**BRIEF**
Reprint the whole of the data exactly.

**PROVIDED DATA**
Content starts
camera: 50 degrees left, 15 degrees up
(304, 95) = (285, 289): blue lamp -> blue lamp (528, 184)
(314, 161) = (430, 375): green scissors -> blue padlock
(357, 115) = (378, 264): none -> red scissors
Content ends
**THE ANSWER**
camera: 50 degrees left, 15 degrees up
(304, 95) = (285, 289): blue lamp -> blue lamp (528, 184)
(314, 161) = (430, 375): green scissors -> blue padlock
(357, 115) = (378, 264): none -> red scissors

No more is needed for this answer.